Task description: Your reply should be the whole listing, copied exactly, with the pictures left out.

--- START ---

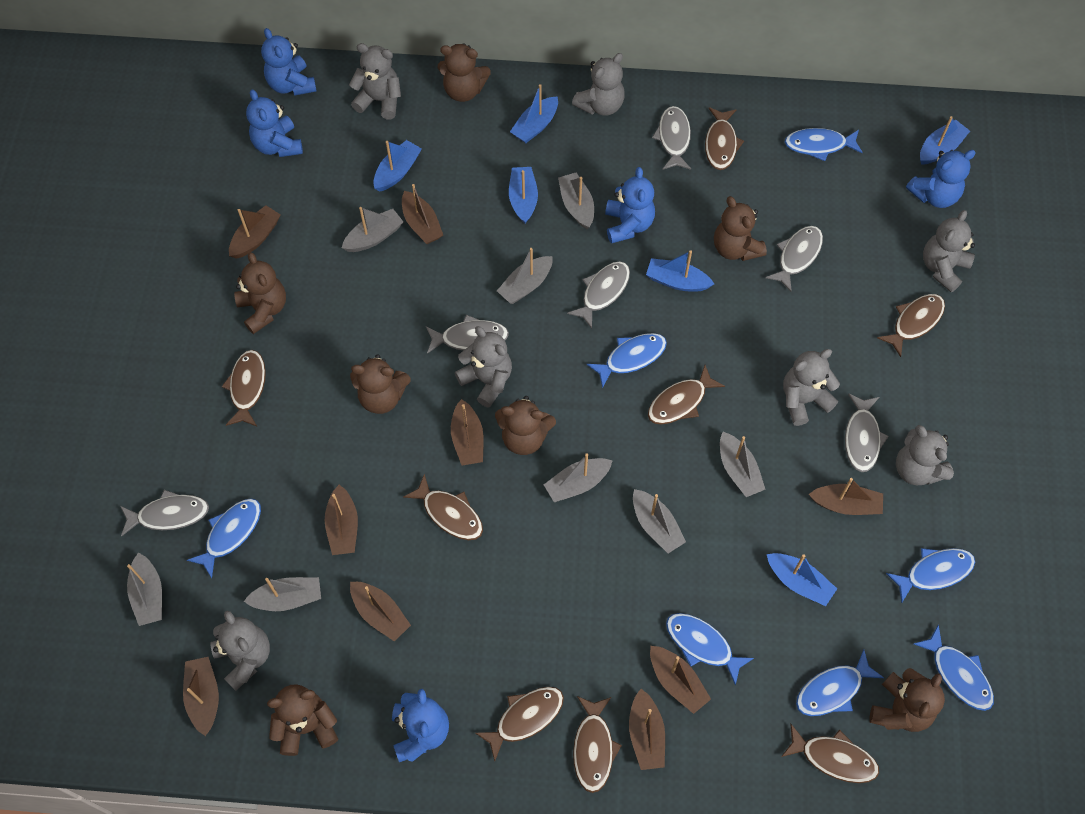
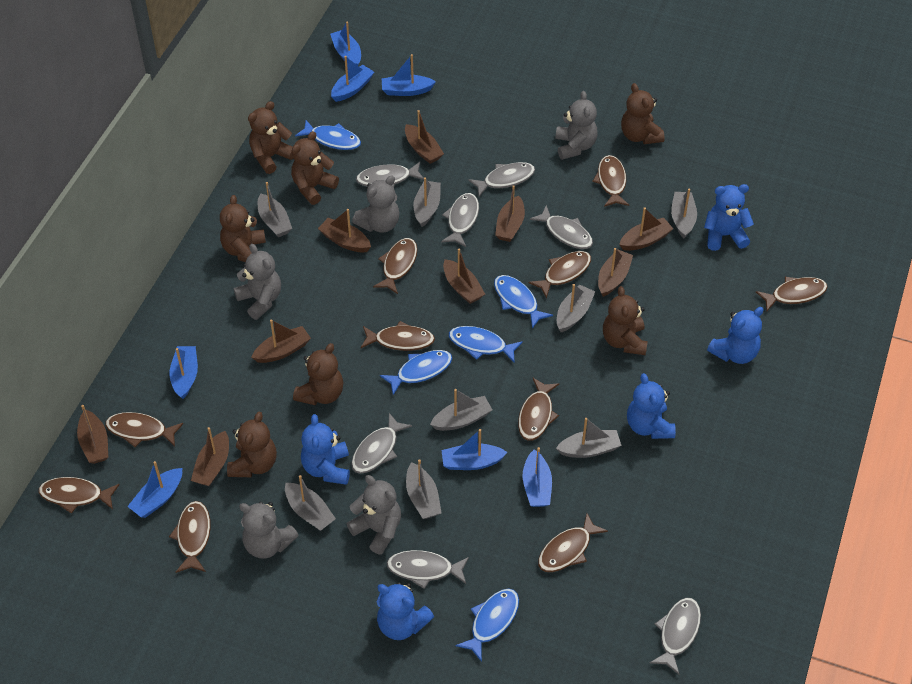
blue boat: 6 -> 7
blue fish: 7 -> 5
brown fish: 8 -> 10
grey fish: 6 -> 7
grey teddy bear: 7 -> 5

--- END ---

Written solution:
blue boat: 6 -> 7
blue fish: 7 -> 5
brown fish: 8 -> 10
grey fish: 6 -> 7
grey teddy bear: 7 -> 5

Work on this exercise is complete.